> _WHAT YOU SHOULD DO_
Filter the lines below, keeping each one that holds "pink".

> _GIVEN DATA_
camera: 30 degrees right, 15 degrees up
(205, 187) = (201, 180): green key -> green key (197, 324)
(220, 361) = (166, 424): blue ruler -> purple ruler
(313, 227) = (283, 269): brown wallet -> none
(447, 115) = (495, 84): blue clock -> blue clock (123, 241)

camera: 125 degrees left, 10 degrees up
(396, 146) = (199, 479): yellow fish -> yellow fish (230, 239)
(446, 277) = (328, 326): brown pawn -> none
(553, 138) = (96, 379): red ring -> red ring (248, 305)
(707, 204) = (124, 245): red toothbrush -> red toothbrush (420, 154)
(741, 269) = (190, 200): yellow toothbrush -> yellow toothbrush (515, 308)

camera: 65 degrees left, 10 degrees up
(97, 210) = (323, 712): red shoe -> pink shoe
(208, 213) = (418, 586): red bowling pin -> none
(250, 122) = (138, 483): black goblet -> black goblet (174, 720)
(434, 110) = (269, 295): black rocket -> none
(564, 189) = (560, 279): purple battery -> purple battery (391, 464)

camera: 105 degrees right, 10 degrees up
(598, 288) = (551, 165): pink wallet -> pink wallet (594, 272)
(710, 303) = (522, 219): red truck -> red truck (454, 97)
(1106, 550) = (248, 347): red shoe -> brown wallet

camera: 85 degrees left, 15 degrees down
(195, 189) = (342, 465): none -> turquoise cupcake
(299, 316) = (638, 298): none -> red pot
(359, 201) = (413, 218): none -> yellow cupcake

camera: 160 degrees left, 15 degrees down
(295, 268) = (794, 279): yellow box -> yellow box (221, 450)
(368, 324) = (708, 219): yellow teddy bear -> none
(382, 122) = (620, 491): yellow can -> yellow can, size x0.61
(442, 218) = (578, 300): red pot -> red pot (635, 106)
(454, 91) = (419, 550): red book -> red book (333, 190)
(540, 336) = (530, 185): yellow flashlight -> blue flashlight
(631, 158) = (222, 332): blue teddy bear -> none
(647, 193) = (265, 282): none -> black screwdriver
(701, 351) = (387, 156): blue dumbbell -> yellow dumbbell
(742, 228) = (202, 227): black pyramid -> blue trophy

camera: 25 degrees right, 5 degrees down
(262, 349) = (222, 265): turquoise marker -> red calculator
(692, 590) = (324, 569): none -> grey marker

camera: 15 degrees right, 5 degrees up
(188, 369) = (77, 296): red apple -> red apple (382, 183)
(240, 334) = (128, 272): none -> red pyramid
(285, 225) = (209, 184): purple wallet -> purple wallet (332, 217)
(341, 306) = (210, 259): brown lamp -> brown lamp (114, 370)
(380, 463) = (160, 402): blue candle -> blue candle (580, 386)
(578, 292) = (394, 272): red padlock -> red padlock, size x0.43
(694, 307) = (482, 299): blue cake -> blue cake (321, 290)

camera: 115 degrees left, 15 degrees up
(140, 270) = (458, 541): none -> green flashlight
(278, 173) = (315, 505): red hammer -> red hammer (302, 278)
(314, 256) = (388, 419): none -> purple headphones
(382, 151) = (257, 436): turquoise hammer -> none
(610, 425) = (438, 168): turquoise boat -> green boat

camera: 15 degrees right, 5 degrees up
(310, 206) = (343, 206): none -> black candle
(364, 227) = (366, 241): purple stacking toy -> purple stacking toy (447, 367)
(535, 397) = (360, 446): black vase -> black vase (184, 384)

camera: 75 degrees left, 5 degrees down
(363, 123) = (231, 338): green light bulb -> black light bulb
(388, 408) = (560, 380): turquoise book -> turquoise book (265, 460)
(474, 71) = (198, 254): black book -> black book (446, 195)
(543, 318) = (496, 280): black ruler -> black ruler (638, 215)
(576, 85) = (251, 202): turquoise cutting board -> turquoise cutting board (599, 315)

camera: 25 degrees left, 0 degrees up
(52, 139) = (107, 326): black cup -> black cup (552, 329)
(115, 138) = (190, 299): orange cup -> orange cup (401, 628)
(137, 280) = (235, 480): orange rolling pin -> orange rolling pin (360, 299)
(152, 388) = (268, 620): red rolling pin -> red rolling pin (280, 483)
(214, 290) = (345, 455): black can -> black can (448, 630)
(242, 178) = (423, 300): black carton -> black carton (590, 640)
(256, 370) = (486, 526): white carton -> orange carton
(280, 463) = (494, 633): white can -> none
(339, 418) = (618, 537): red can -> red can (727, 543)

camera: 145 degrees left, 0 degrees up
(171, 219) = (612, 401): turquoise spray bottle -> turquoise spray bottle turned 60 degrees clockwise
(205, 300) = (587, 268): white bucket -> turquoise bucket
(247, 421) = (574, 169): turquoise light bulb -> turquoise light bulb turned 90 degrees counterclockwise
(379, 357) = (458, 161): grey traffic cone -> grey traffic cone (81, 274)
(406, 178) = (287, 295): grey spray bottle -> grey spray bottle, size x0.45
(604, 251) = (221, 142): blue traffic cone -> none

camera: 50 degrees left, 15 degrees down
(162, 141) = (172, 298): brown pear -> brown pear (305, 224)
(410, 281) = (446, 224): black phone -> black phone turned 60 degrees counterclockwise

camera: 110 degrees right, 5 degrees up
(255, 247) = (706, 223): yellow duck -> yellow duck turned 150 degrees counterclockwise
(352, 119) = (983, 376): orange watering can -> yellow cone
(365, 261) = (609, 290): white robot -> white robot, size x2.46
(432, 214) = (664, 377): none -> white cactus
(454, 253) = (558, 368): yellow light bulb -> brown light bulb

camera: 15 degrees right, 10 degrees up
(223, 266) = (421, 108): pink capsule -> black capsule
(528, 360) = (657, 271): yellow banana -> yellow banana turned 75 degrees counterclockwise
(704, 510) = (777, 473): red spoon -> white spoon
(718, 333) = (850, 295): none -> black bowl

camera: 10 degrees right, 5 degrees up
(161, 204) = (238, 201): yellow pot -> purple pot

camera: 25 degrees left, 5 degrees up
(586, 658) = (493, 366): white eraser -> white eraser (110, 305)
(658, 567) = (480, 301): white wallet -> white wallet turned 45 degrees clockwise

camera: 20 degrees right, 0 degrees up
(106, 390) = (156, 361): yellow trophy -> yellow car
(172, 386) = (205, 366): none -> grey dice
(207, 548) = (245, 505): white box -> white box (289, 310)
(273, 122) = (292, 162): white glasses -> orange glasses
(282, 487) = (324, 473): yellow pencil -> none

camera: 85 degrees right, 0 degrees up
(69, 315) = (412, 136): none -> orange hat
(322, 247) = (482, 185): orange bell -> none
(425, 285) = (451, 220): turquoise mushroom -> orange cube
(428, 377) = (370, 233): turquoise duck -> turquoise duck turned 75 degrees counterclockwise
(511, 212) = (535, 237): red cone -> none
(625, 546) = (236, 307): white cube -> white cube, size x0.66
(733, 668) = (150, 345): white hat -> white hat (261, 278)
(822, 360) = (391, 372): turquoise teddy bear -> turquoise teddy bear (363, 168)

> _RESULT OF THE TASK_
(97, 210) = (323, 712): red shoe -> pink shoe
(598, 288) = (551, 165): pink wallet -> pink wallet (594, 272)
(223, 266) = (421, 108): pink capsule -> black capsule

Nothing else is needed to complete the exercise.